╭──
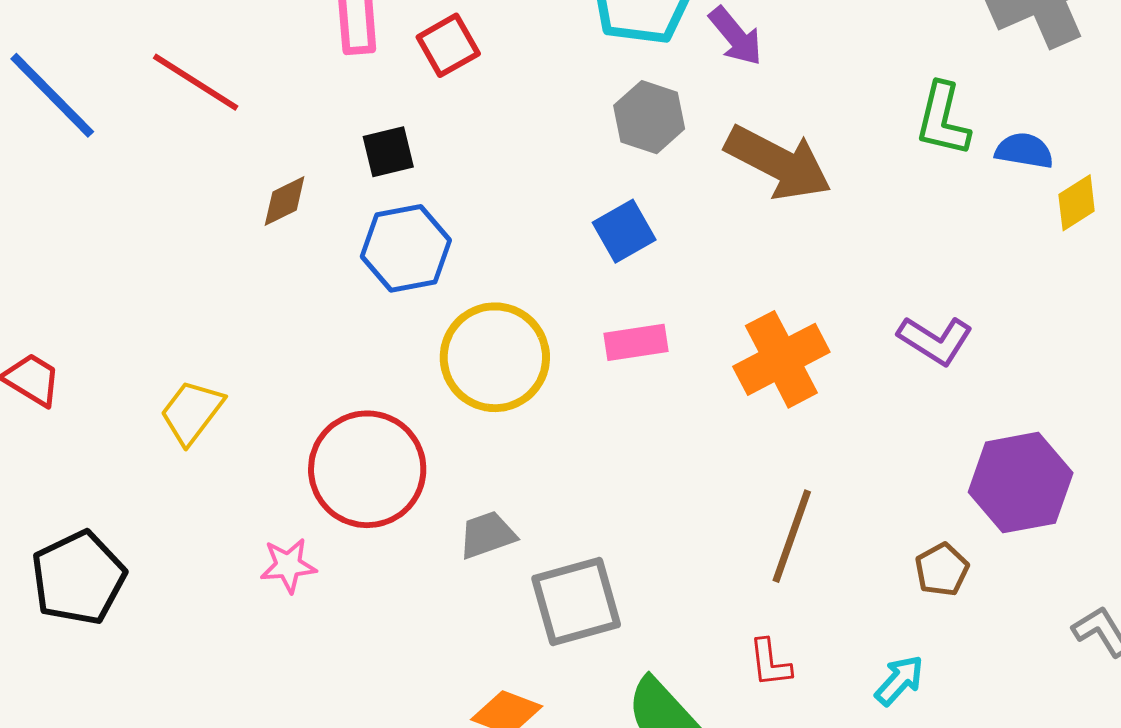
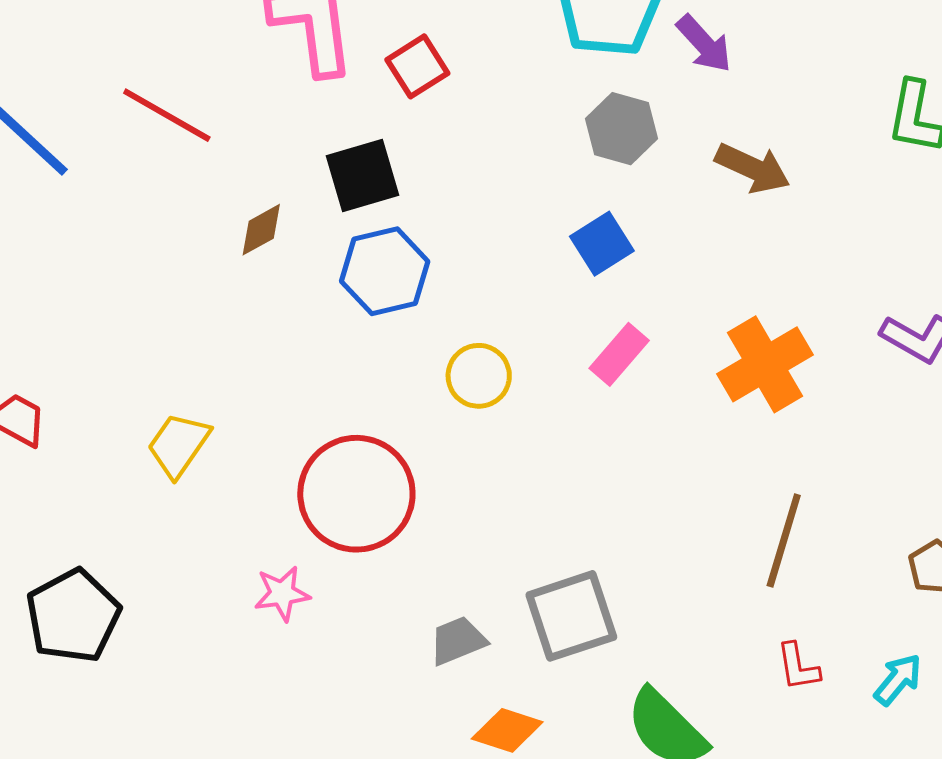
black square: (388, 152) -> (363, 175), size x1.4
brown arrow: (778, 163) -> (753, 168), size x0.7
pink rectangle: (636, 342) -> (619, 354), turned -38
yellow circle: (495, 357) -> (479, 376), size x0.6
gray trapezoid: (487, 535) -> (458, 641), moved
red L-shape: (770, 663) -> (798, 667), moved

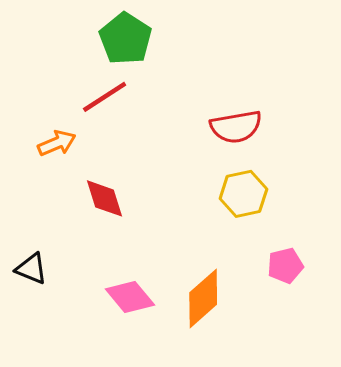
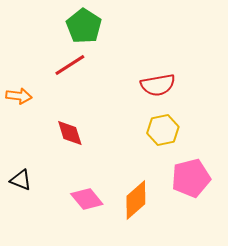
orange arrow: (57, 143) -> (19, 96), moved, turned 30
pink pentagon: (285, 266) -> (191, 178), size x1.6

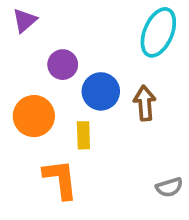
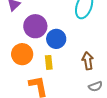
purple circle: (63, 65) -> (35, 26), size x1.5
brown arrow: (145, 103) -> (88, 61), moved

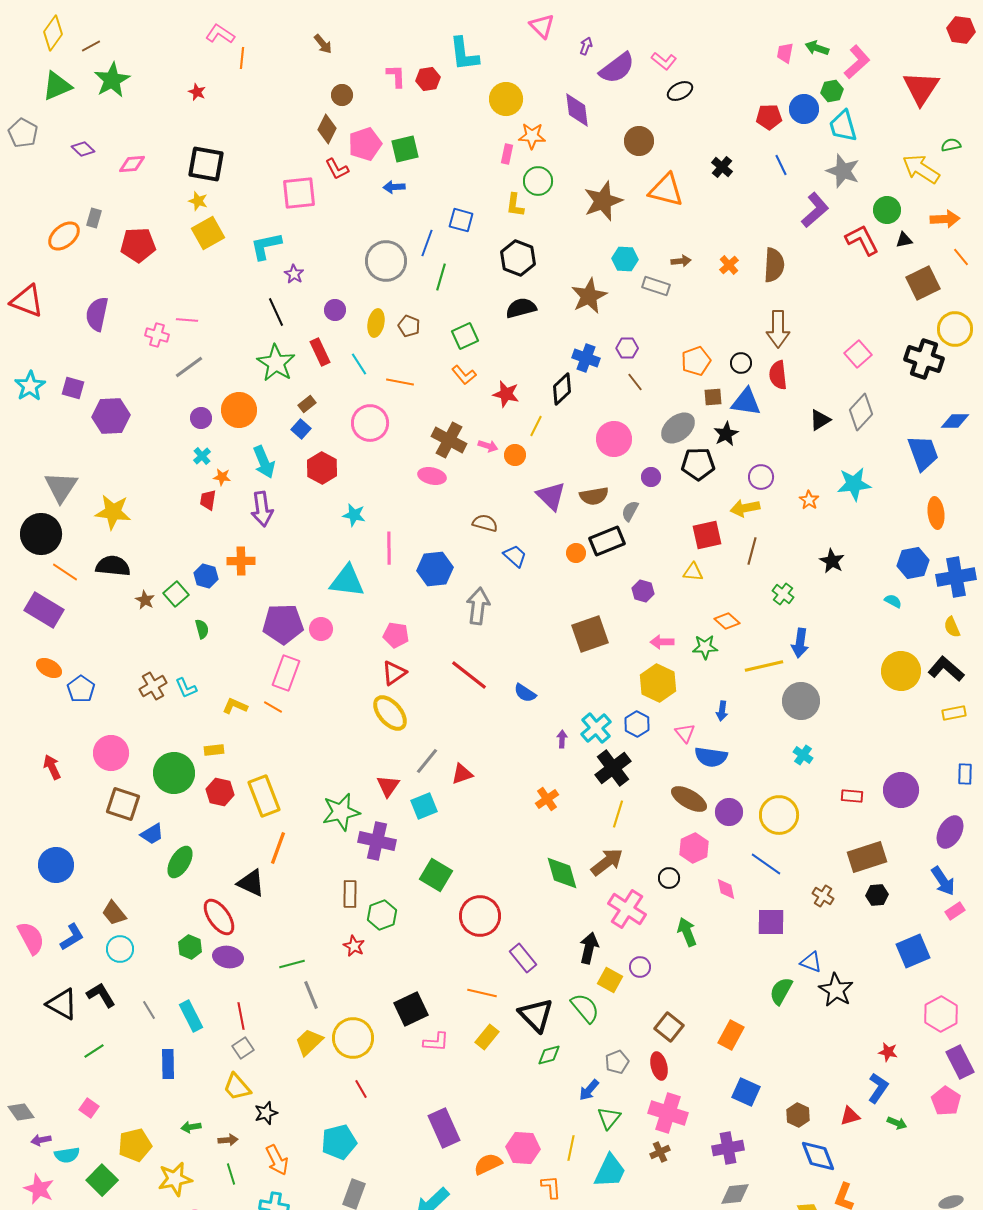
╰──
Look through the material and find each line that includes "pink", then copy it.

Response box
pink rectangle: (636, 342) -> (619, 354), turned -38
pink pentagon: (285, 266) -> (191, 178), size x1.6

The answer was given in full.